Information shown:
*** Block opens ***
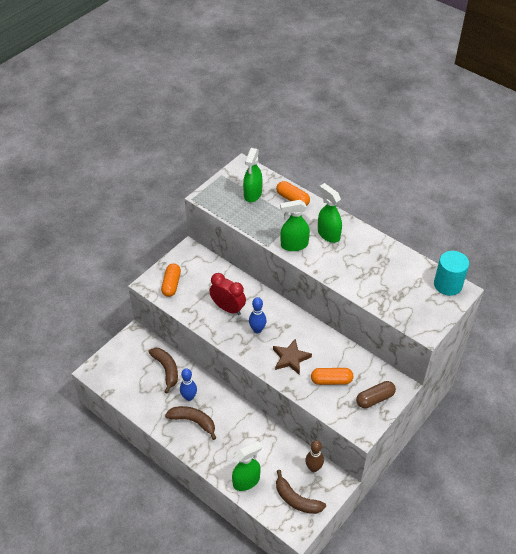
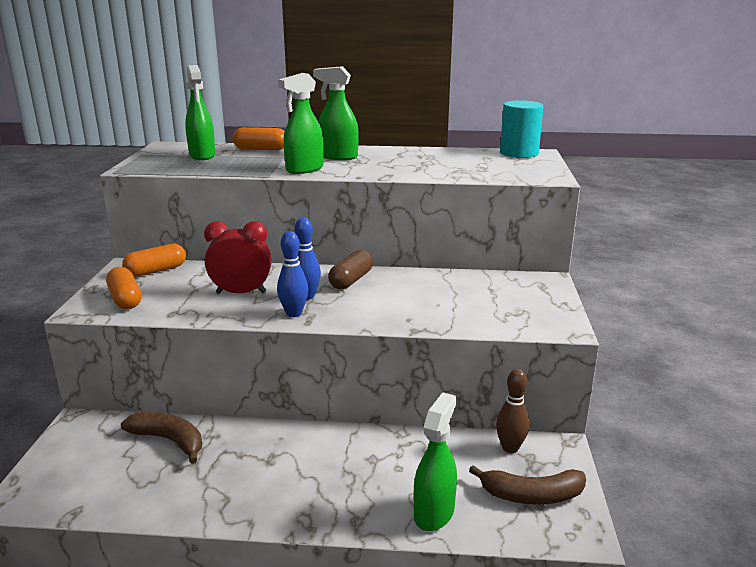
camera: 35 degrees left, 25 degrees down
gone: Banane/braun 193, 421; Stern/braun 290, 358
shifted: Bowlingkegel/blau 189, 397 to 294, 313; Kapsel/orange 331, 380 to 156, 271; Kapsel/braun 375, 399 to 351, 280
*** Block closes ***
Work instruction:
Scan the listing for the string "braun", then copy every line where it appears.

Written reply:
gone: Banane/braun 193, 421; Stern/braun 290, 358
shifted: Bowlingkegel/blau 189, 397 to 294, 313; Kapsel/orange 331, 380 to 156, 271; Kapsel/braun 375, 399 to 351, 280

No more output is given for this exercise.